++++ Provided data ++++

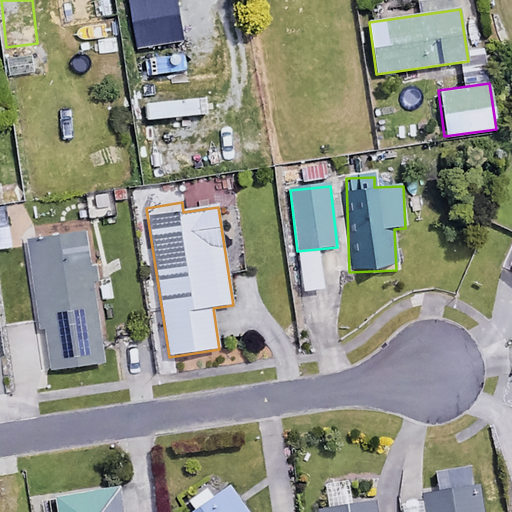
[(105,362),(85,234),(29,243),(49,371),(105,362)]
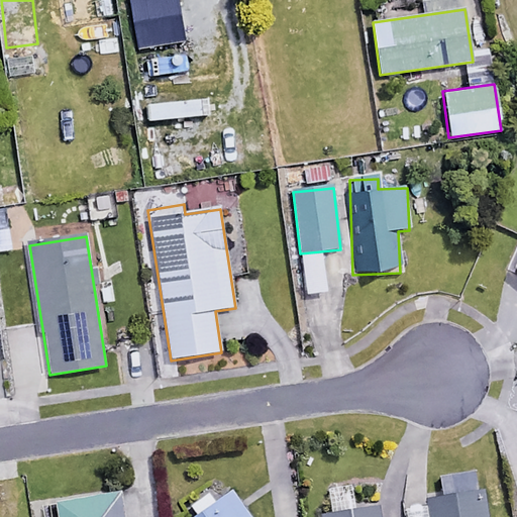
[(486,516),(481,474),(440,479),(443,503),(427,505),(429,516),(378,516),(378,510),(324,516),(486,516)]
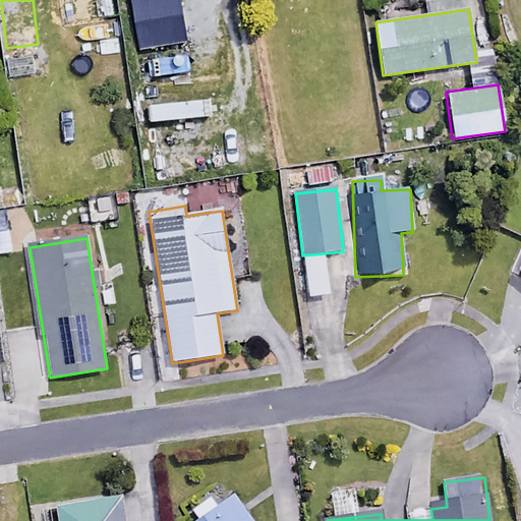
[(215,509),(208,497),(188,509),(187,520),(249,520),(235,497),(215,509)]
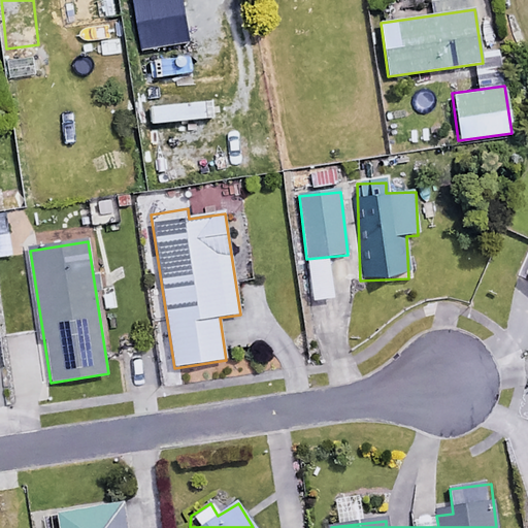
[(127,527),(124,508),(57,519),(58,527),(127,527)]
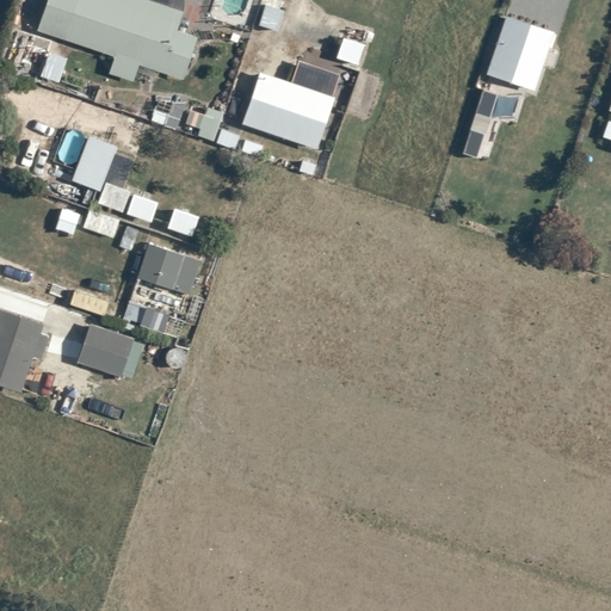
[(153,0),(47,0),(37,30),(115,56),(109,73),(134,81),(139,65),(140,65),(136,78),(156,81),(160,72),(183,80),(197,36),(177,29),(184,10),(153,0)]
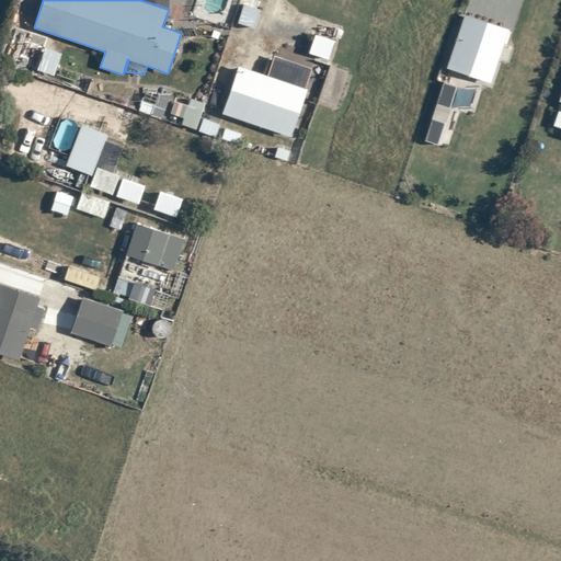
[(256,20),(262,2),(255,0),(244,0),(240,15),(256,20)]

++++

# [Problem description]
Please print the records above once more, word for word, omitting all pictures.

# [Exercise result]
[(105,362),(85,234),(29,243),(49,371),(105,362)]
[(486,516),(481,474),(440,479),(443,503),(427,505),(429,516),(378,516),(378,510),(324,516),(486,516)]
[(215,509),(208,497),(188,509),(187,520),(249,520),(235,497),(215,509)]
[(127,527),(124,508),(57,519),(58,527),(127,527)]
[(153,0),(47,0),(37,30),(115,56),(109,73),(134,81),(139,65),(140,65),(136,78),(156,81),(160,72),(183,80),(197,36),(177,29),(184,10),(153,0)]
[(256,20),(262,2),(255,0),(244,0),(240,15),(256,20)]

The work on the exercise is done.